>>
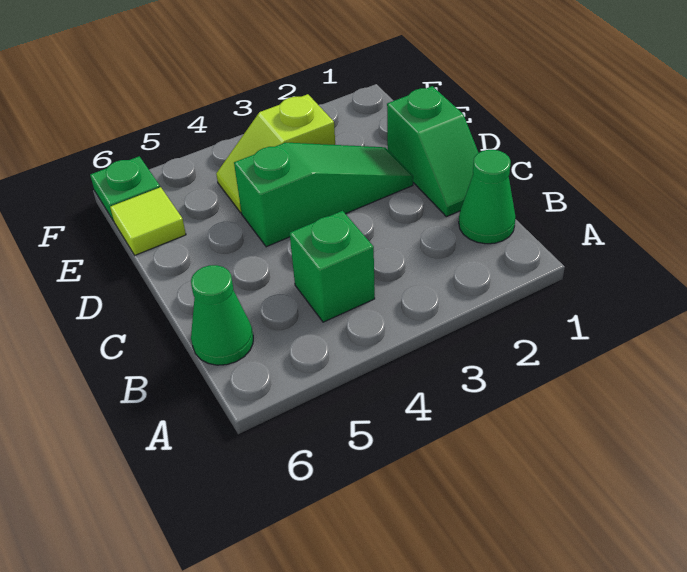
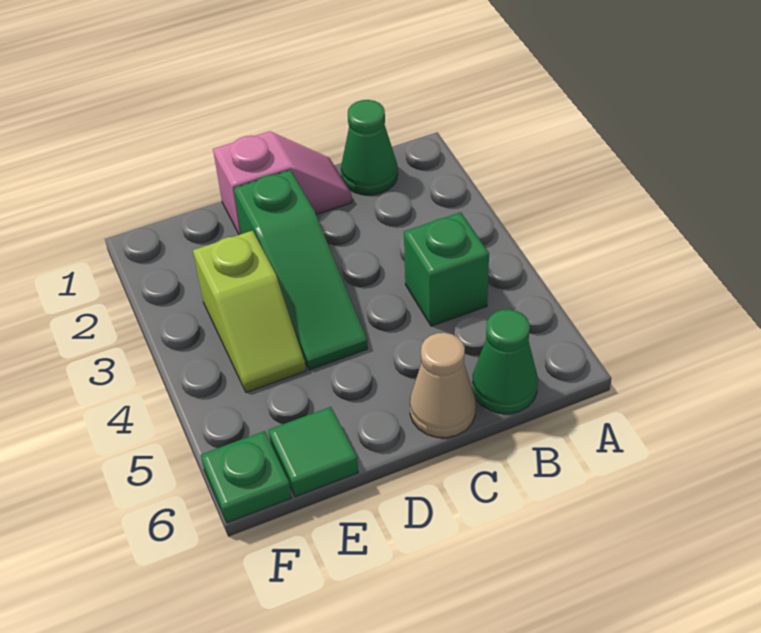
green slope C1:D1 level 1 top D -> pink slope C1:D1 level 1 top D
none -> tan cone C6 level 1
green slope D2:D4 level 1 top 4 -> green slope D2:D4 level 1 top 2
lime tile E6 level 1 -> green tile E6 level 1

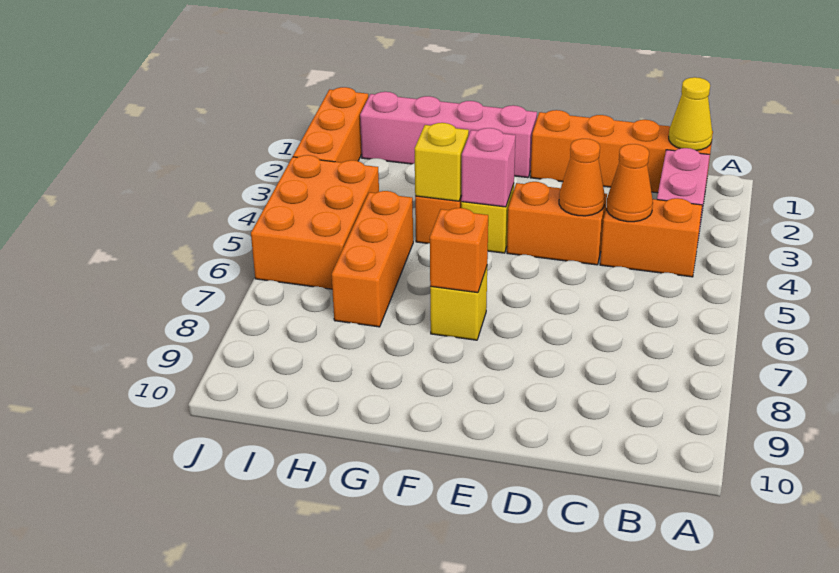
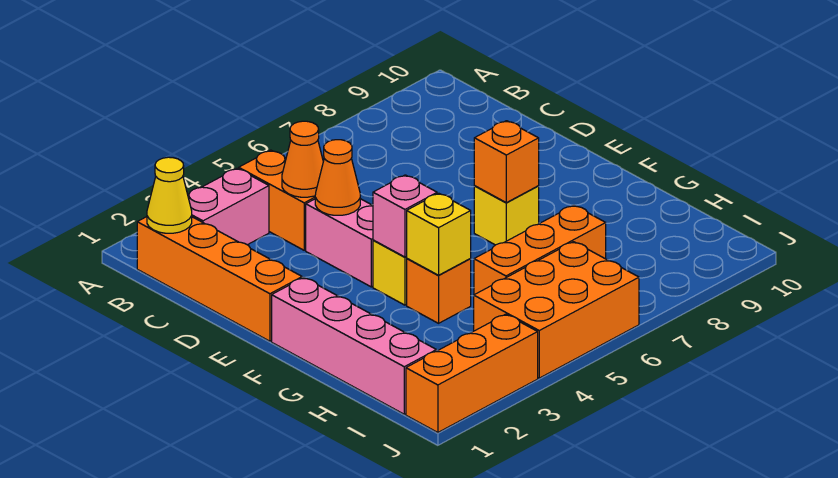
orange brick D4:E4 level 1 -> pink brick D4:E4 level 1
<<
** PROBLEM DESCRIPTION **
Everything from the line that contains "lime tile E6 level 1 -> green tile E6 level 1" to the final line of the data is to be duplicated exactly, both ends included, except the pictures.

** TASK RESPONSE **
lime tile E6 level 1 -> green tile E6 level 1

orange brick D4:E4 level 1 -> pink brick D4:E4 level 1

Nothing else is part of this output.